§ **Exercise aim**
Look for "wallet" in the listing below. Gather each line that contains it.

↓

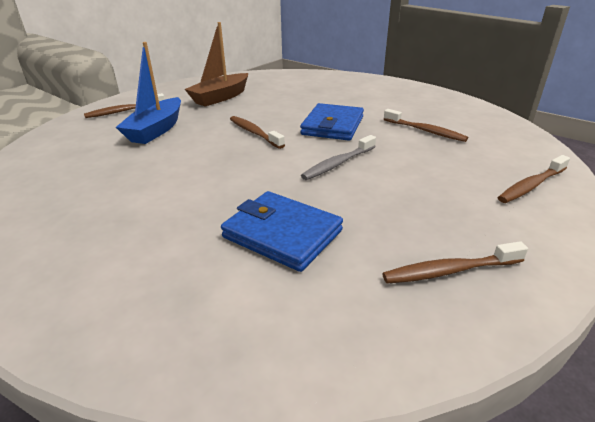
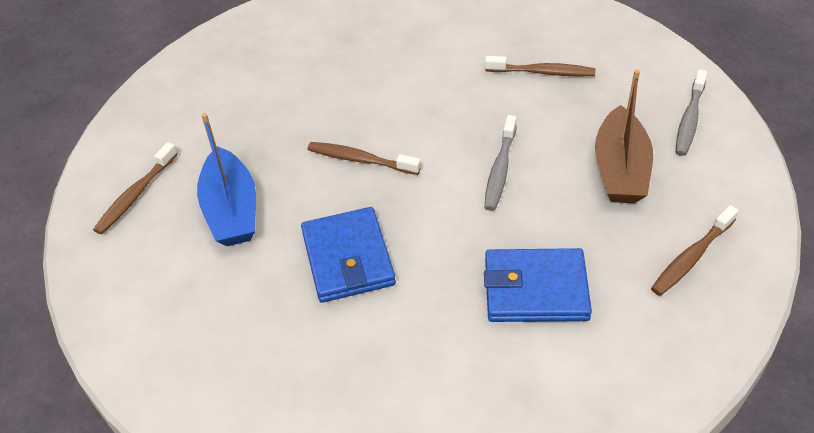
camera: 30 degrees left, 15 degrees up
(220, 97) = (238, 107): brown boat -> brown boat (620, 169)
(332, 126) = (437, 106): blue wallet -> blue wallet (348, 258)
(531, 186) = (689, 119): brown toothbrush -> grey toothbrush

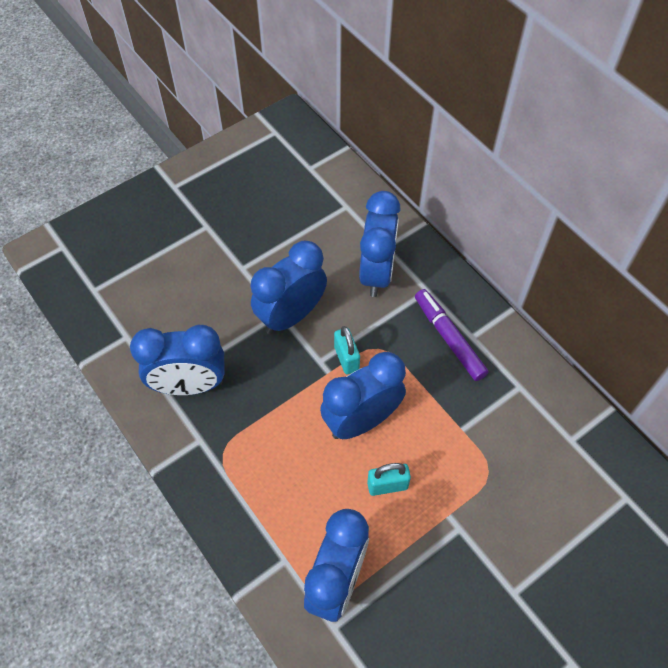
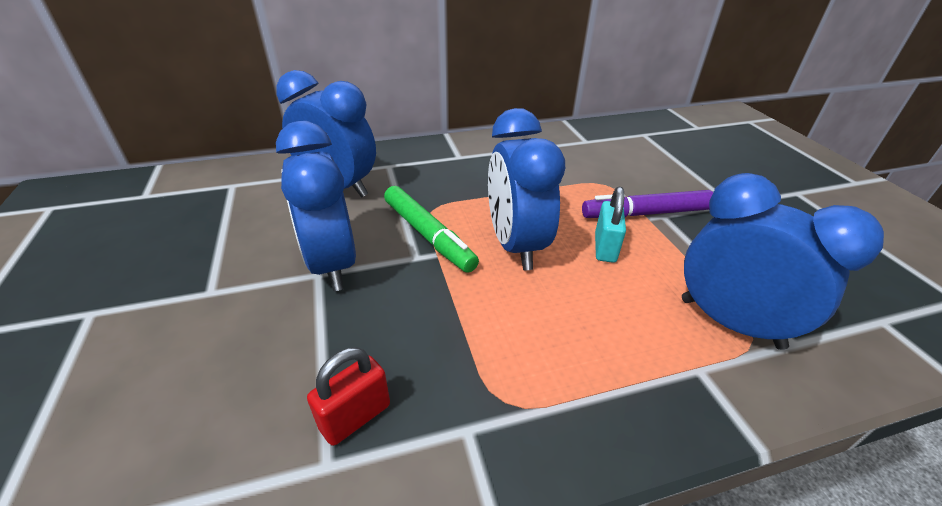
camera: 70 degrees left, 20 degrees down
(189, 385) = (355, 417): blue clock -> red padlock
(346, 359) = (428, 235): turquoise padlock -> green marker
(449, 338) = (451, 168): purple marker -> purple marker (646, 213)

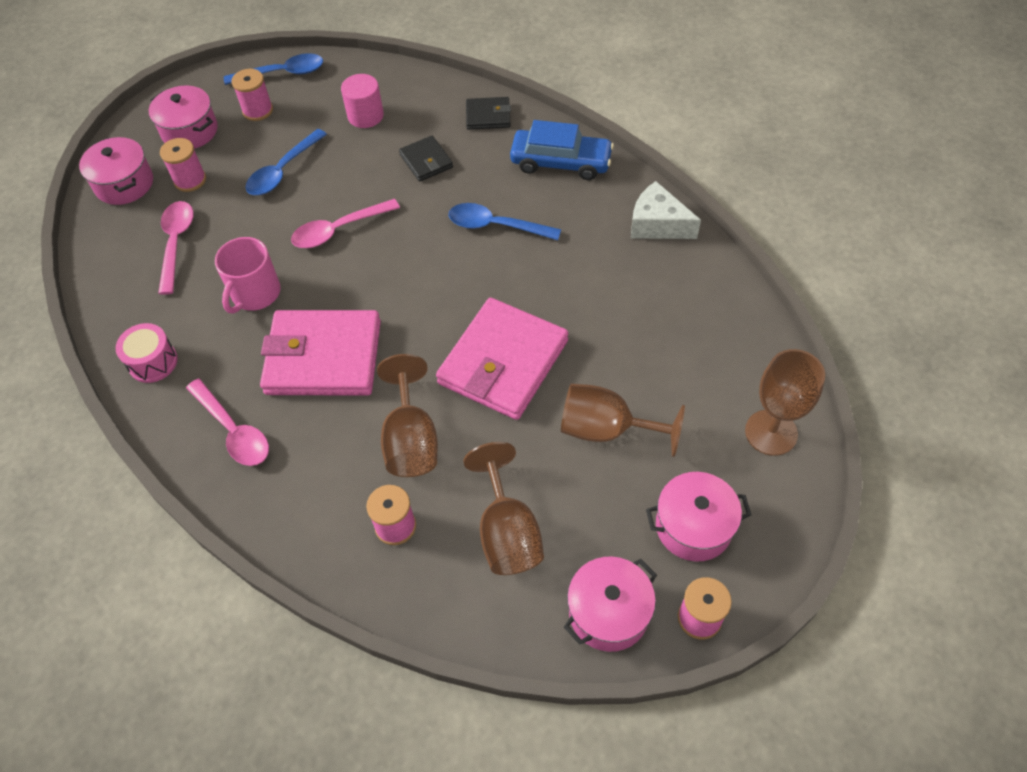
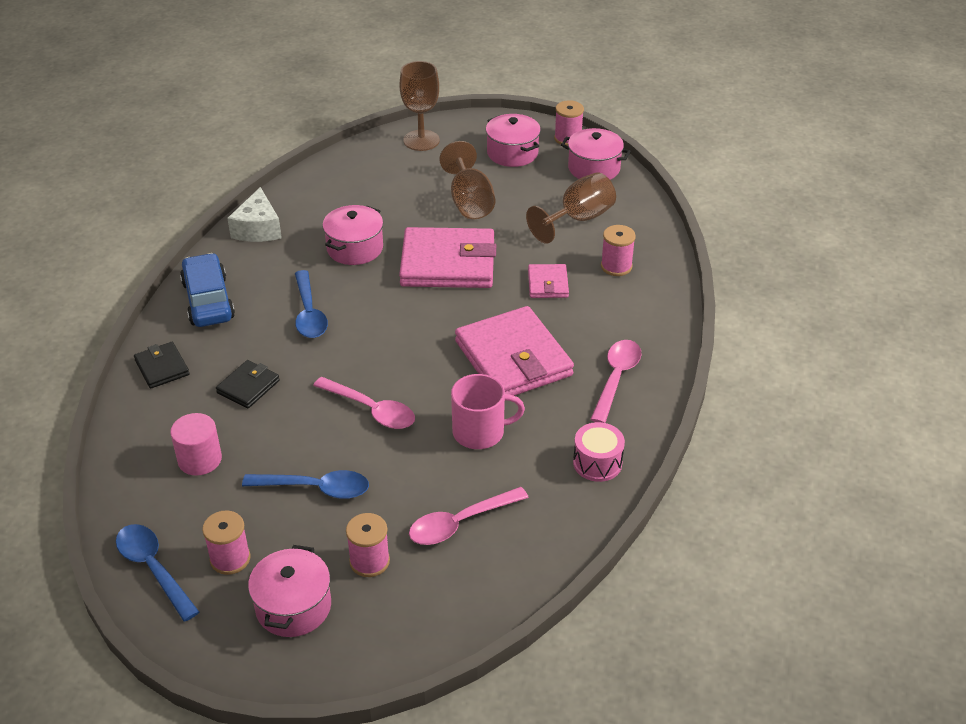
camera: 120 degrees left, 15 degrees down
(124, 184) = (407, 620): pink pot -> pink pot (355, 248)
(411, 440) = (548, 284): brown goblet -> pink wallet

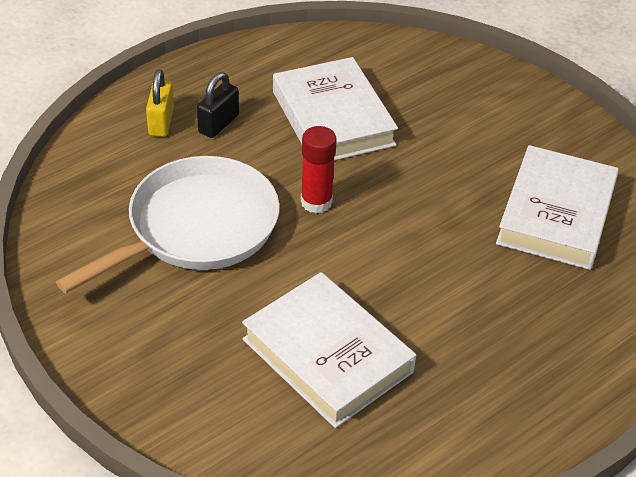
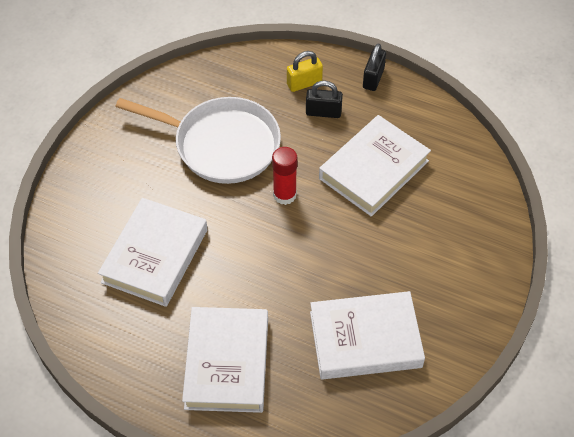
camera: 65 degrees right, 10 degrees up
(202, 67) = (373, 78): none -> black padlock
(528, 343) = (227, 363): none -> white book

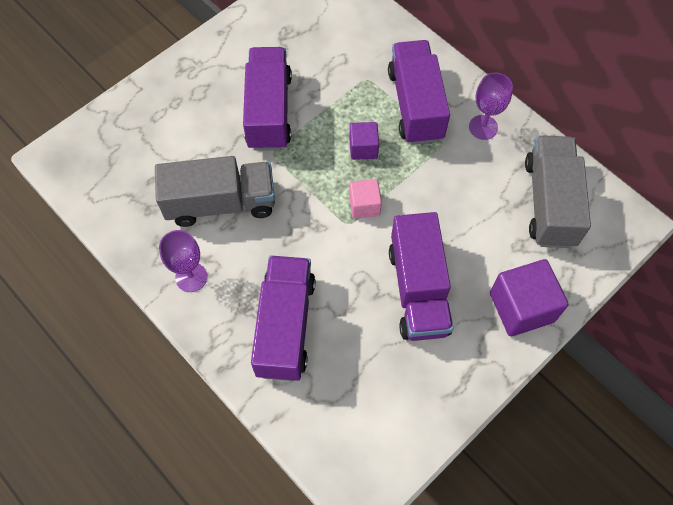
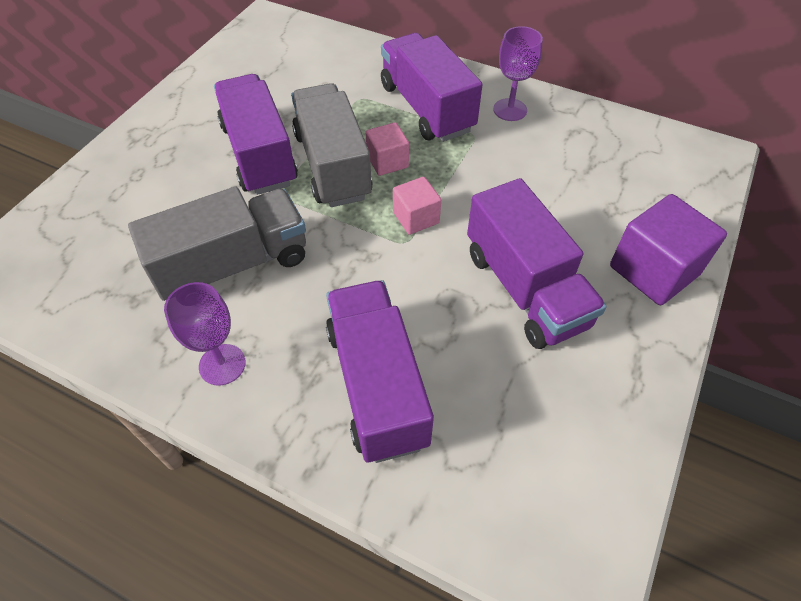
camera: 20 degrees left, 10 degrees down
(363, 148) = (387, 162): purple cube -> pink cube
(549, 202) = (619, 159): grey truck -> grey truck (332, 165)

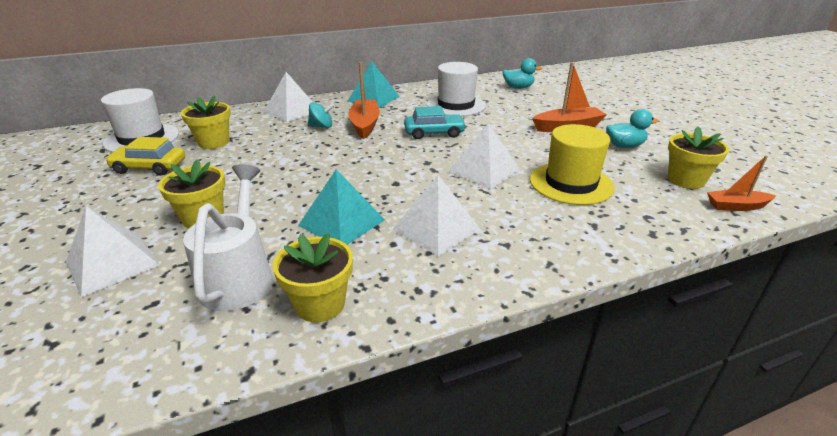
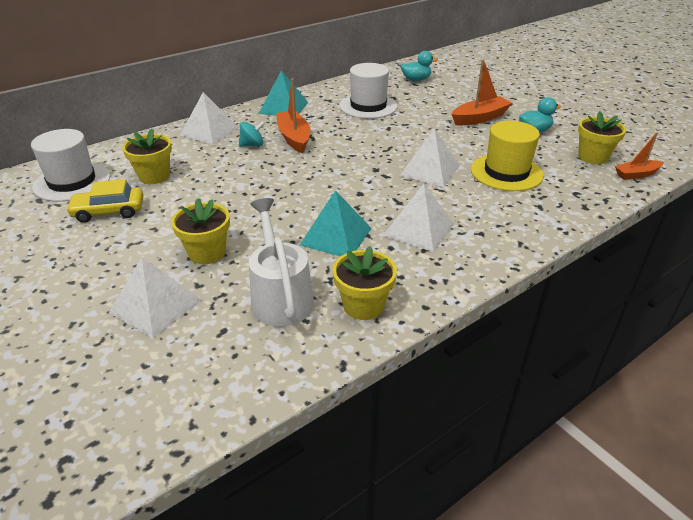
camera: 15 degrees left, 5 degrees up
(434, 133) = (365, 138): turquoise car -> none

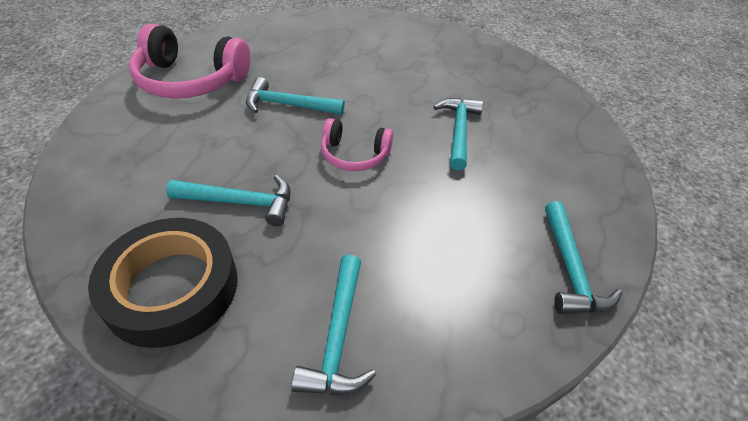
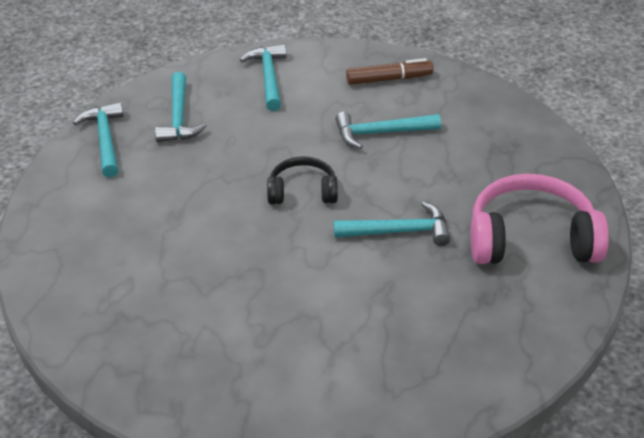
camera: 170 degrees right, 5 degrees down
(171, 287) = (389, 79): black tape -> brown marker
(354, 155) = (302, 191): pink headphones -> black headphones
(459, 131) = (198, 241): turquoise hammer -> turquoise hammer (178, 117)

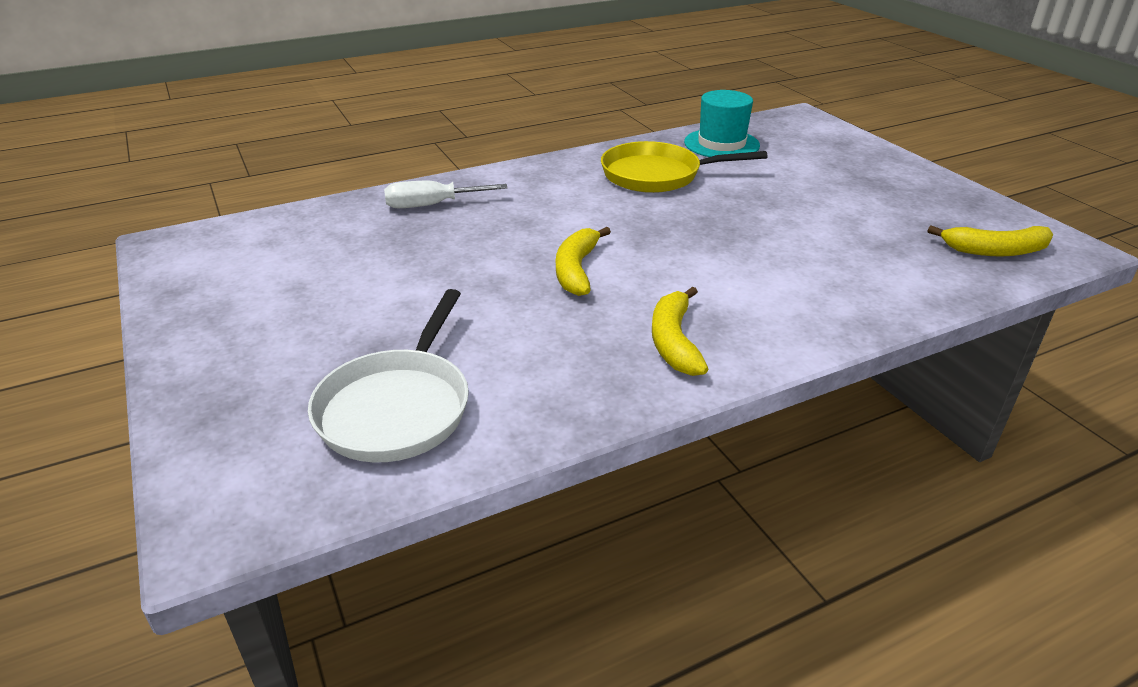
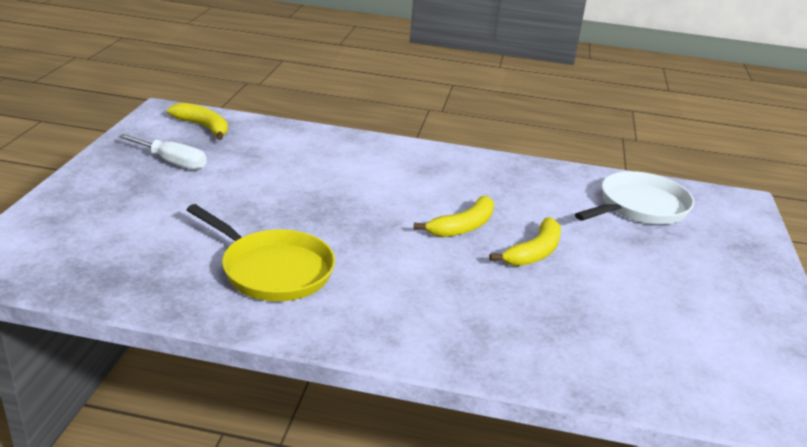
camera: 145 degrees left, 5 degrees down
(431, 205) = (519, 341): white screwdriver -> white screwdriver (172, 162)
(674, 341) = (461, 171): yellow banana -> yellow banana (534, 252)
(721, 144) = (142, 273): turquoise hat -> none

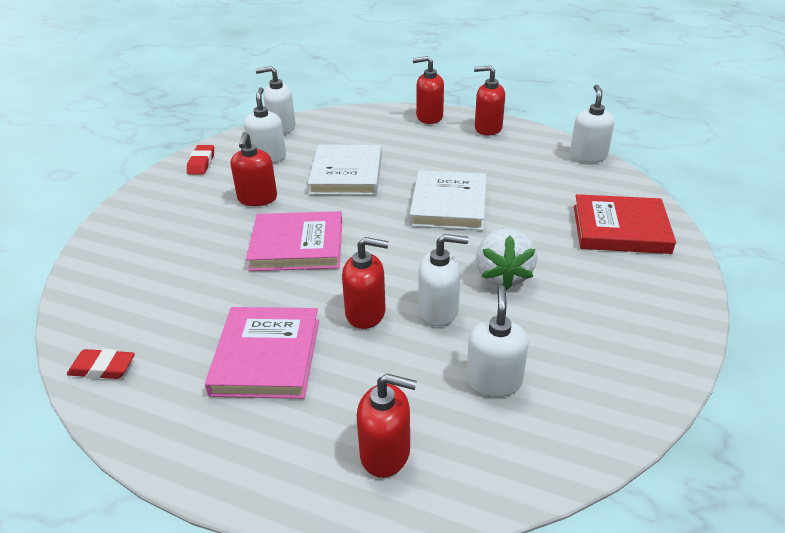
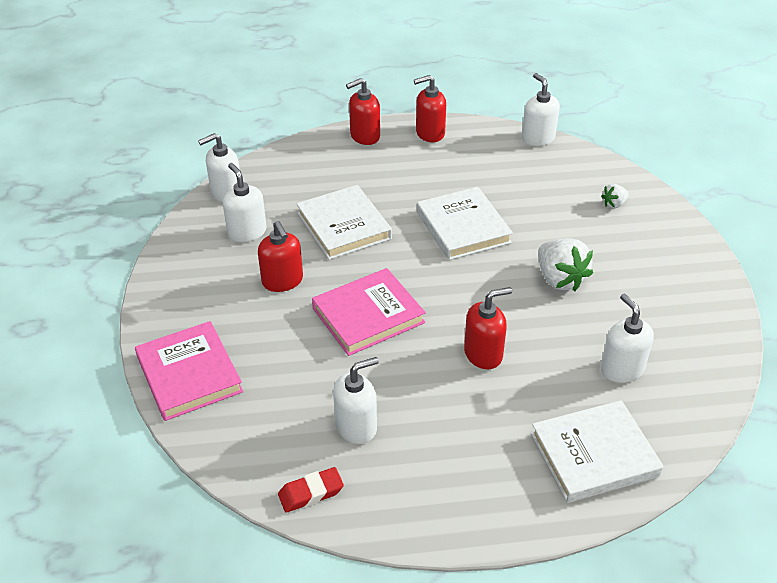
camera: 30 degrees left, 5 degrees up
(201, 163) = (183, 261): red eraser -> none
(266, 356) = (439, 423): pink book -> pink book (189, 374)
(385, 453) = (594, 455): red soap dispenser -> white book
(438, 310) = (537, 329): white soap dispenser -> white soap dispenser (356, 426)
(620, 229) = (614, 204): red book -> white strawberry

↑

§ **Answer space**
(332, 126) = (437, 106): blue wallet -> blue wallet (348, 258)
(411, 440) = (548, 284): brown goblet -> pink wallet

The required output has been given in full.